BEGIN
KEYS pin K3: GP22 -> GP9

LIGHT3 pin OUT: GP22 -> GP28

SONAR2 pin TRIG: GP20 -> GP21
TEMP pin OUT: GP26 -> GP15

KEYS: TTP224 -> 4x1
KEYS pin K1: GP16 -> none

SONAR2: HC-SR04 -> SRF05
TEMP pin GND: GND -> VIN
END
BEGIN
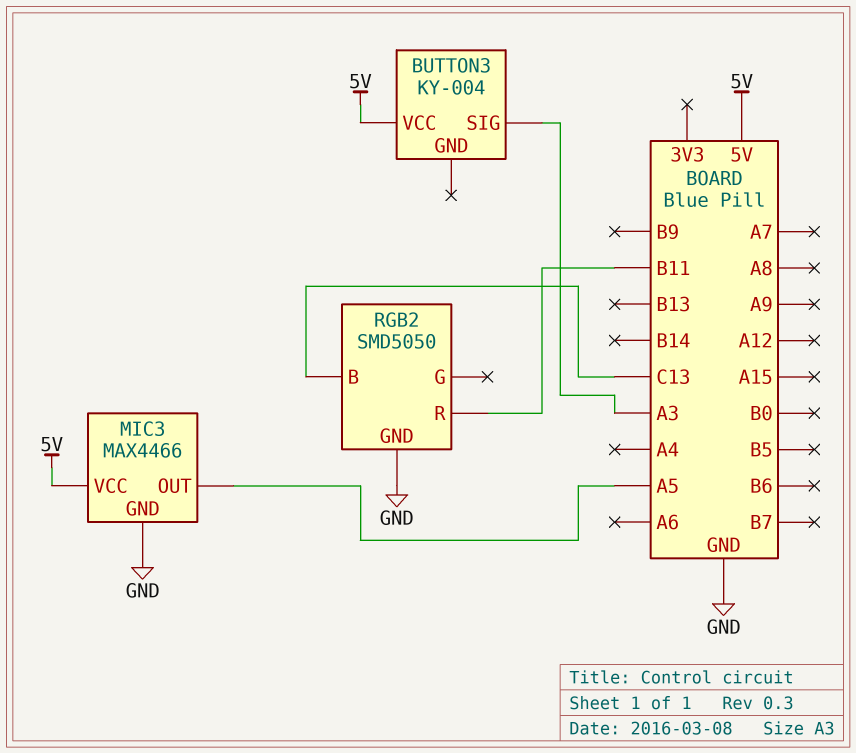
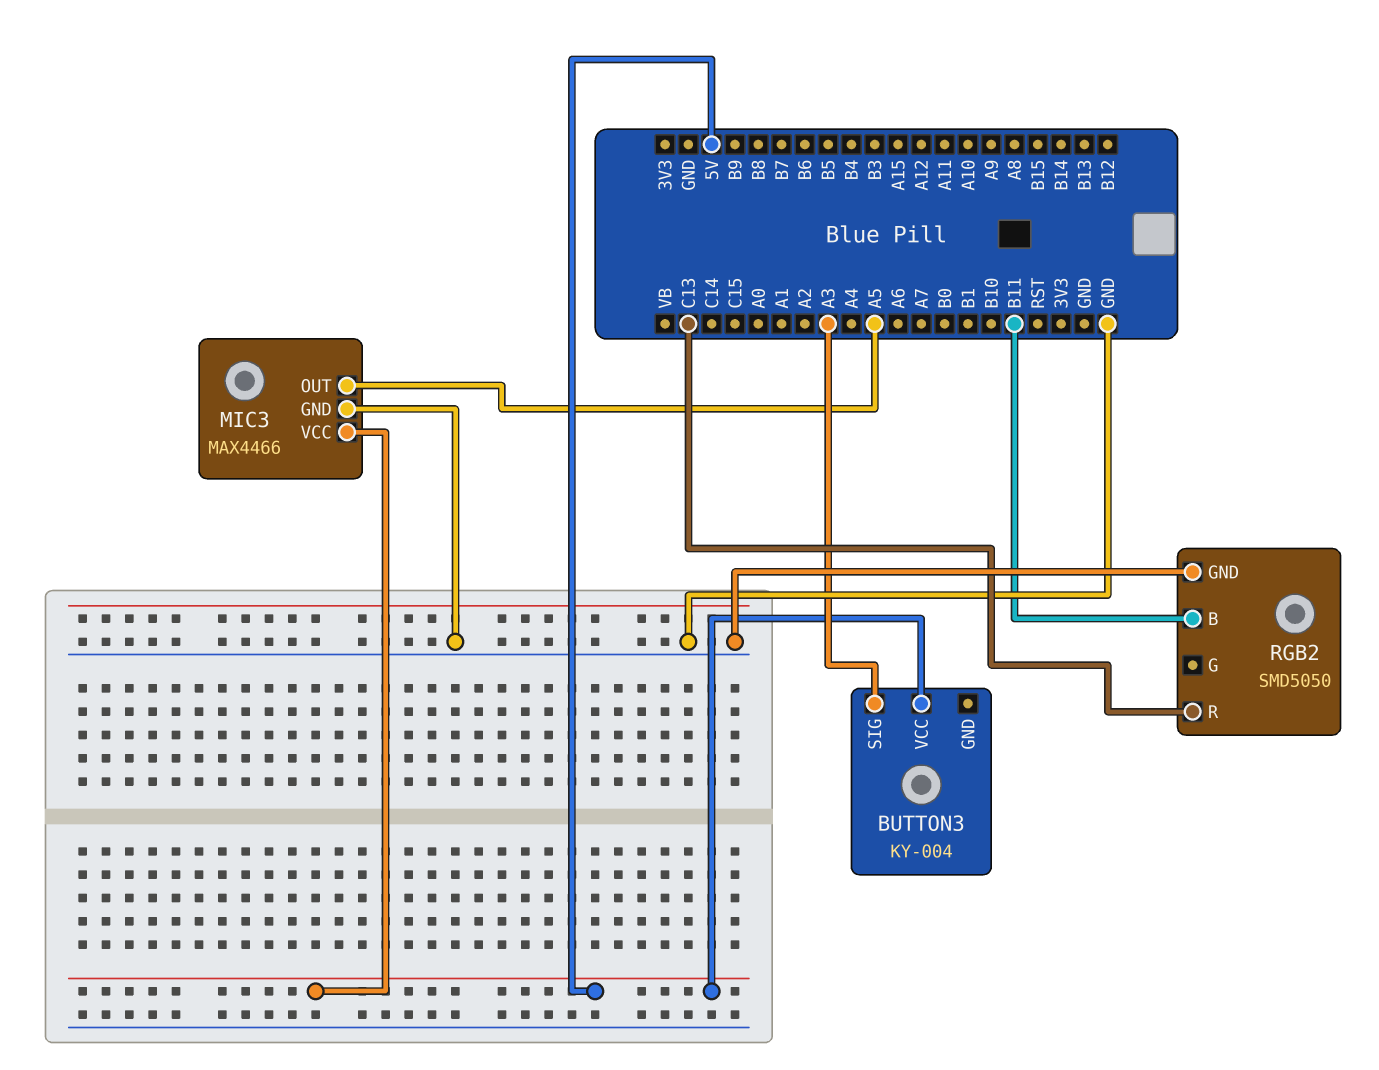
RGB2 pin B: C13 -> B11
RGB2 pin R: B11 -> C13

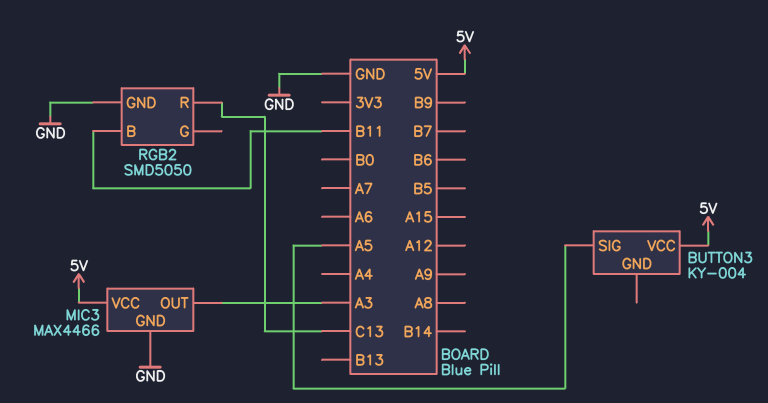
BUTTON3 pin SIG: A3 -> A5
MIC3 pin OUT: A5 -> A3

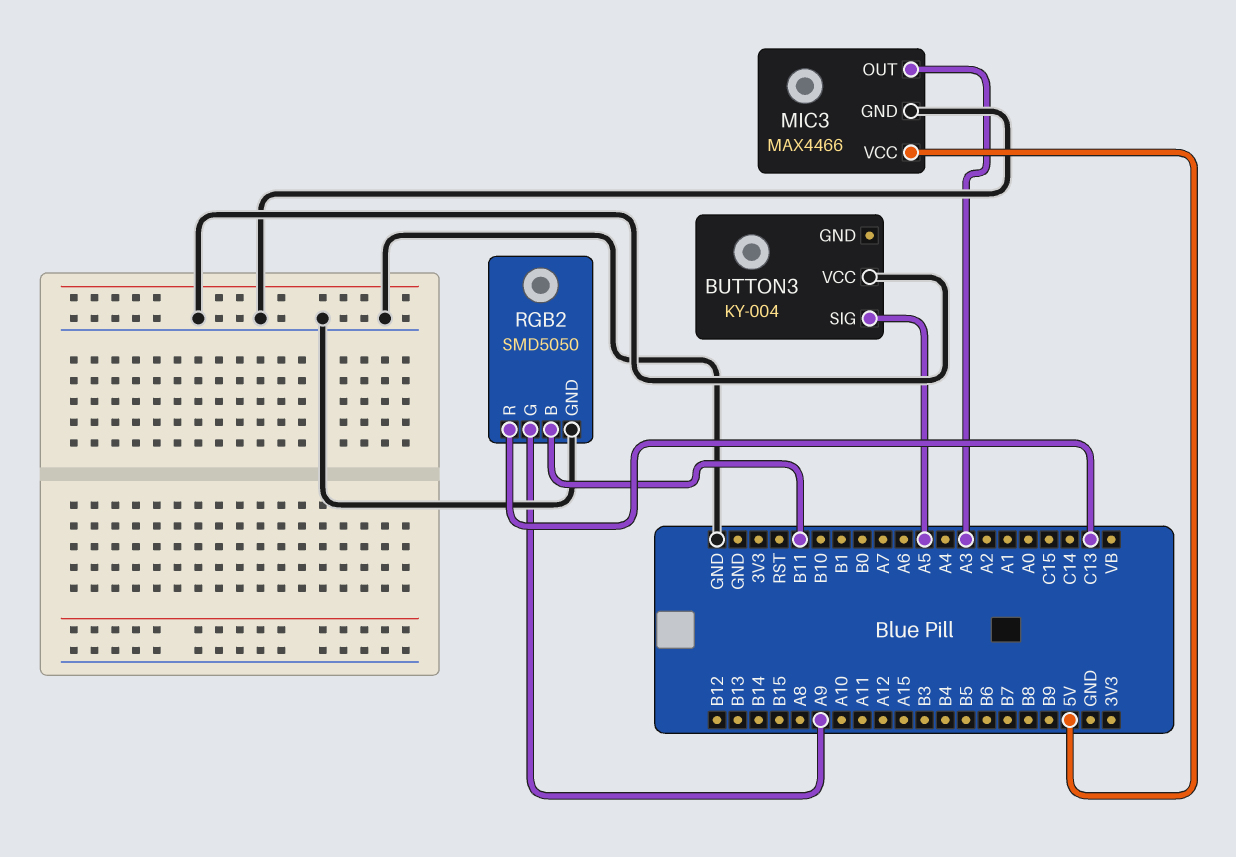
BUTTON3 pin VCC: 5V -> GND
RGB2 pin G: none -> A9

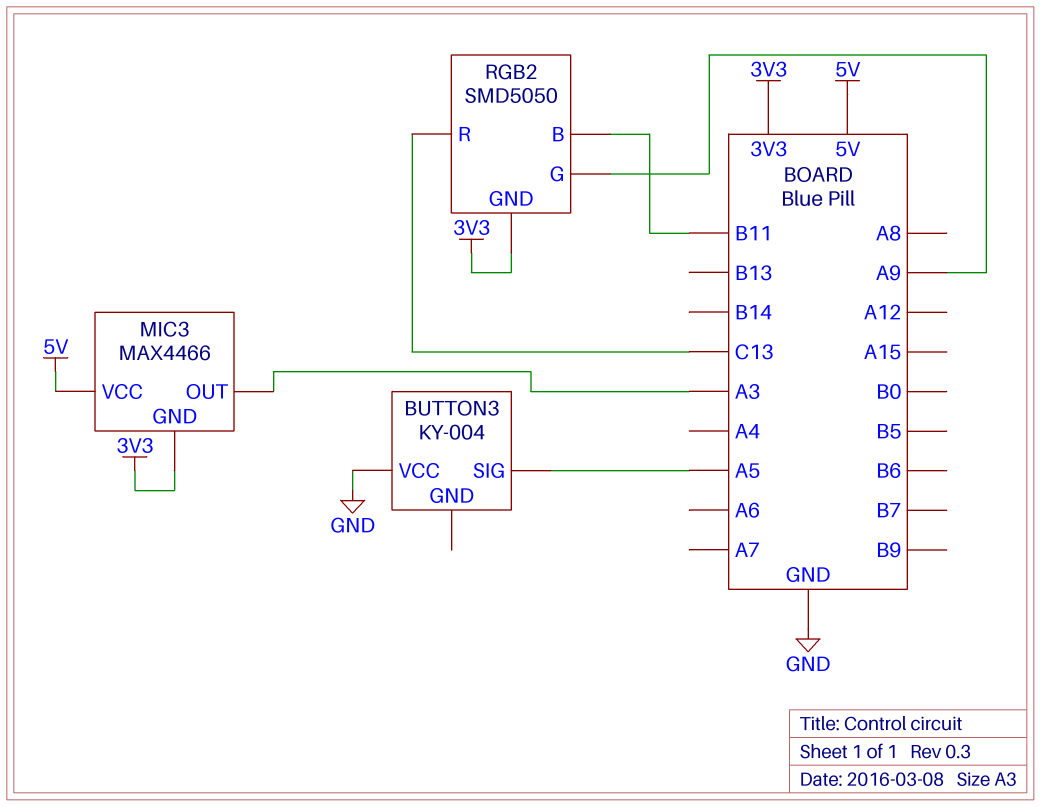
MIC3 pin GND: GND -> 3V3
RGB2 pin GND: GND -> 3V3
END
Exercise instructions: Wherever "TEMP" occurs in the entries above, copy the line it sits on.

Exercise answer:
TEMP pin OUT: GP26 -> GP15
TEMP pin GND: GND -> VIN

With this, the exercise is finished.